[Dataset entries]
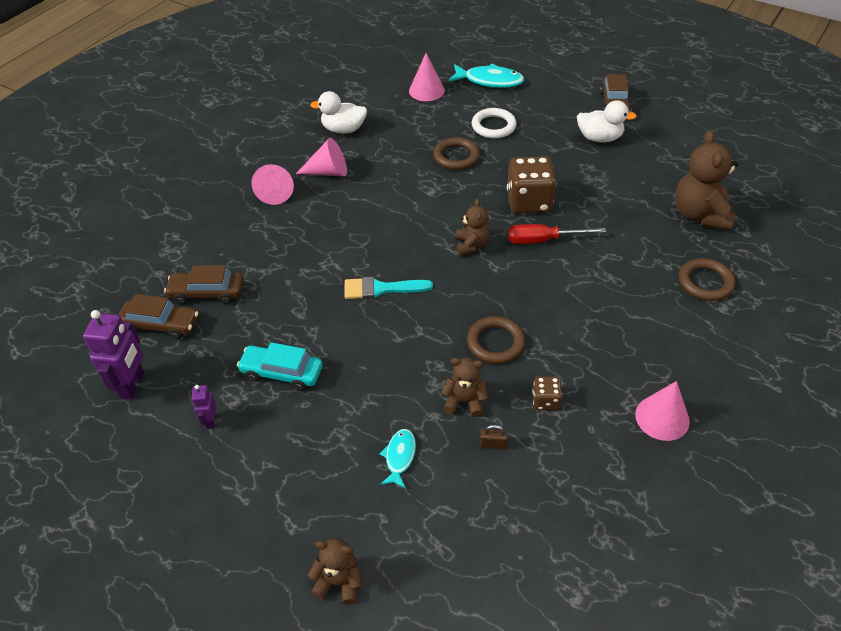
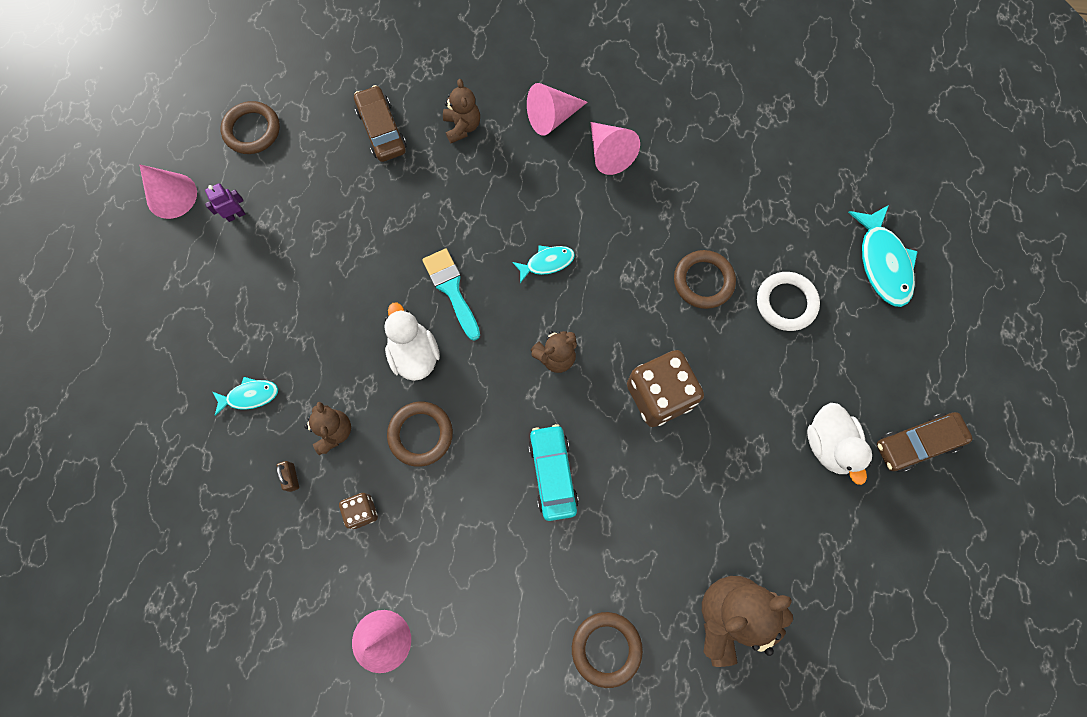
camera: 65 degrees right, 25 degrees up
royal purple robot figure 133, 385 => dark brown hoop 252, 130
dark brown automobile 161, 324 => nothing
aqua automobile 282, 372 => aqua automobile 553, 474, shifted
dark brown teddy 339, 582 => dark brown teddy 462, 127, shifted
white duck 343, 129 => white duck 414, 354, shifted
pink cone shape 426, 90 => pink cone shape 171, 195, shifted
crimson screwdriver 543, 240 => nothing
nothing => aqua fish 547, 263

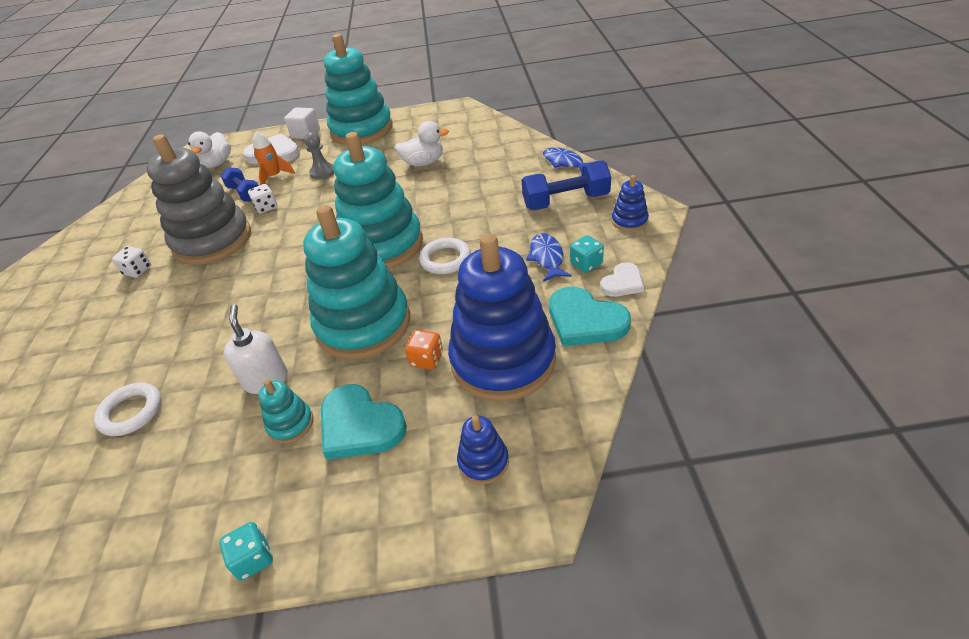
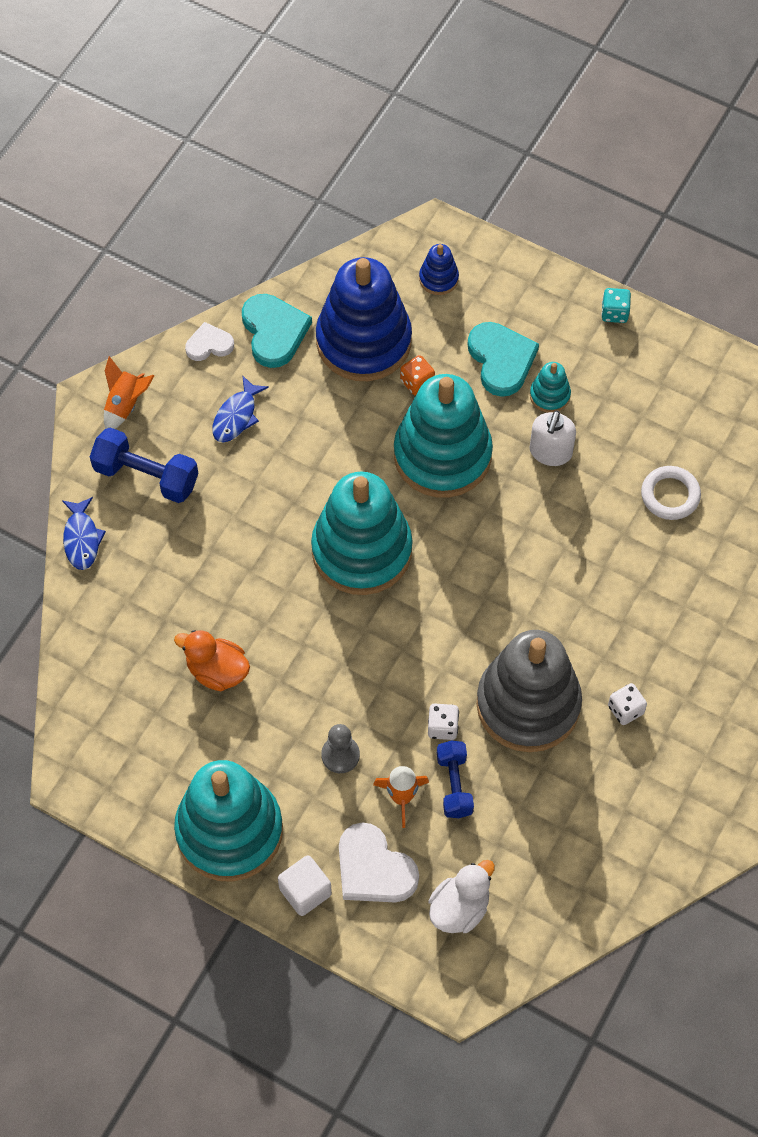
camera: 150 degrees left, 20 degrees up
white duck 423, 163 => orange-coloured duck 217, 671
white hoop 445, 259 => nothing
aqua die 586, 264 => nothing
cobalt ring stacker 629, 221 => orange-coloured toy rocket 125, 404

What you need to do: If a line in the records contains the string "dark", include it in the count; report that count alone.

Problem solution: 3